Task item ▸
Transcribe the full listing so that each line reads as it does in the original.

Exercise data START

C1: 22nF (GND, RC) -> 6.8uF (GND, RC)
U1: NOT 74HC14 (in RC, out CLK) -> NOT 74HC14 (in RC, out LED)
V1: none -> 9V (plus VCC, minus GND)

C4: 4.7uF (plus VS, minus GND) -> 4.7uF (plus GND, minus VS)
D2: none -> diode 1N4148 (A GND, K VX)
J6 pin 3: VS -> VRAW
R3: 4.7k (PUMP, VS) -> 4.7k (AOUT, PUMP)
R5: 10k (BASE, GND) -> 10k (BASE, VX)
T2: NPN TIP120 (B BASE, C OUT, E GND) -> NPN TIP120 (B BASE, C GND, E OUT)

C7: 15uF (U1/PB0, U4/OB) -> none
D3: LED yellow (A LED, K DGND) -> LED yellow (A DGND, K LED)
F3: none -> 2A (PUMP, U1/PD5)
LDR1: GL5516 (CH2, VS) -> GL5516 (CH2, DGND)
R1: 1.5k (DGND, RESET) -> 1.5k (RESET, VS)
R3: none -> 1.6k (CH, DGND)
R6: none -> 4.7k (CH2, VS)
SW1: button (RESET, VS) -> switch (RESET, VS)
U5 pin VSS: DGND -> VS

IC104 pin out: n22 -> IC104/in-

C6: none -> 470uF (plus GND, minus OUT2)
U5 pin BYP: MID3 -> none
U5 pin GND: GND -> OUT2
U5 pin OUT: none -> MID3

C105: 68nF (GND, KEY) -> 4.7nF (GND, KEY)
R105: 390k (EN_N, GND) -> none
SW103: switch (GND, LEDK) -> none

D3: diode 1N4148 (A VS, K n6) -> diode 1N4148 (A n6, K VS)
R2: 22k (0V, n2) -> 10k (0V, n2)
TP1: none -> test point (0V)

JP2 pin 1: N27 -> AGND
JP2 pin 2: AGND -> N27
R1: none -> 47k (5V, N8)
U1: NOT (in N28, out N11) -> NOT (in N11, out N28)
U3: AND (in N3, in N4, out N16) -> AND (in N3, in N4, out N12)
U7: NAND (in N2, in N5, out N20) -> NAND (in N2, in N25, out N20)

Exercise data END

Completed exercise ▸
C1: 22nF (GND, RC) -> 6.8uF (GND, RC)
U1: NOT 74HC14 (in RC, out CLK) -> NOT 74HC14 (in RC, out LED)
V1: none -> 9V (plus VCC, minus GND)

C4: 4.7uF (plus VS, minus GND) -> 4.7uF (plus GND, minus VS)
D2: none -> diode 1N4148 (A GND, K VX)
J6 pin 3: VS -> VRAW
R3: 4.7k (PUMP, VS) -> 4.7k (AOUT, PUMP)
R5: 10k (BASE, GND) -> 10k (BASE, VX)
T2: NPN TIP120 (B BASE, C OUT, E GND) -> NPN TIP120 (B BASE, C GND, E OUT)

C7: 15uF (U1/PB0, U4/OB) -> none
D3: LED yellow (A LED, K DGND) -> LED yellow (A DGND, K LED)
F3: none -> 2A (PUMP, U1/PD5)
LDR1: GL5516 (CH2, VS) -> GL5516 (CH2, DGND)
R1: 1.5k (DGND, RESET) -> 1.5k (RESET, VS)
R3: none -> 1.6k (CH, DGND)
R6: none -> 4.7k (CH2, VS)
SW1: button (RESET, VS) -> switch (RESET, VS)
U5 pin VSS: DGND -> VS

IC104 pin out: n22 -> IC104/in-

C6: none -> 470uF (plus GND, minus OUT2)
U5 pin BYP: MID3 -> none
U5 pin GND: GND -> OUT2
U5 pin OUT: none -> MID3

C105: 68nF (GND, KEY) -> 4.7nF (GND, KEY)
R105: 390k (EN_N, GND) -> none
SW103: switch (GND, LEDK) -> none

D3: diode 1N4148 (A VS, K n6) -> diode 1N4148 (A n6, K VS)
R2: 22k (0V, n2) -> 10k (0V, n2)
TP1: none -> test point (0V)

JP2 pin 1: N27 -> AGND
JP2 pin 2: AGND -> N27
R1: none -> 47k (5V, N8)
U1: NOT (in N28, out N11) -> NOT (in N11, out N28)
U3: AND (in N3, in N4, out N16) -> AND (in N3, in N4, out N12)
U7: NAND (in N2, in N5, out N20) -> NAND (in N2, in N25, out N20)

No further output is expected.